Provided information section start
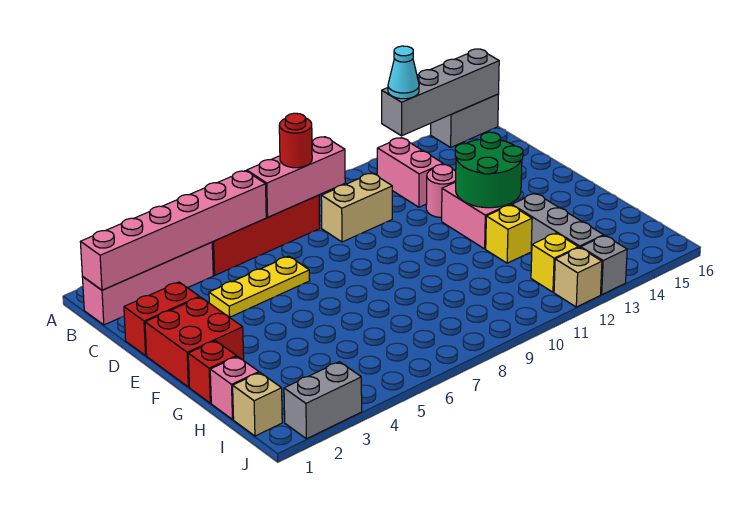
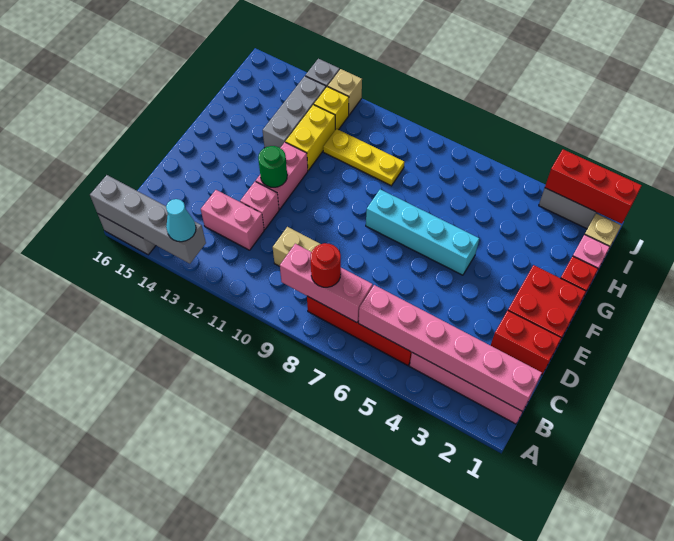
pink brick B12:C12 level 1 -> pink brick C12:C13 level 1
yellow plate D4:D6 level 1 -> yellow plate H9:H11 level 1
pink round brick D12 level 1 -> pink brick D12 level 1
green round brick E12:F13 level 2 -> green round brick E12 level 2
none -> cyan brick F5:F8 level 1
yellow brick G12 level 1 -> yellow brick G12:H12 level 1
none -> red brick J1:J3 level 2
Provided information section end
Work item → Each entry must be retyped word for word, with every image omitted.

Output of the exercise →
pink brick B12:C12 level 1 -> pink brick C12:C13 level 1
yellow plate D4:D6 level 1 -> yellow plate H9:H11 level 1
pink round brick D12 level 1 -> pink brick D12 level 1
green round brick E12:F13 level 2 -> green round brick E12 level 2
none -> cyan brick F5:F8 level 1
yellow brick G12 level 1 -> yellow brick G12:H12 level 1
none -> red brick J1:J3 level 2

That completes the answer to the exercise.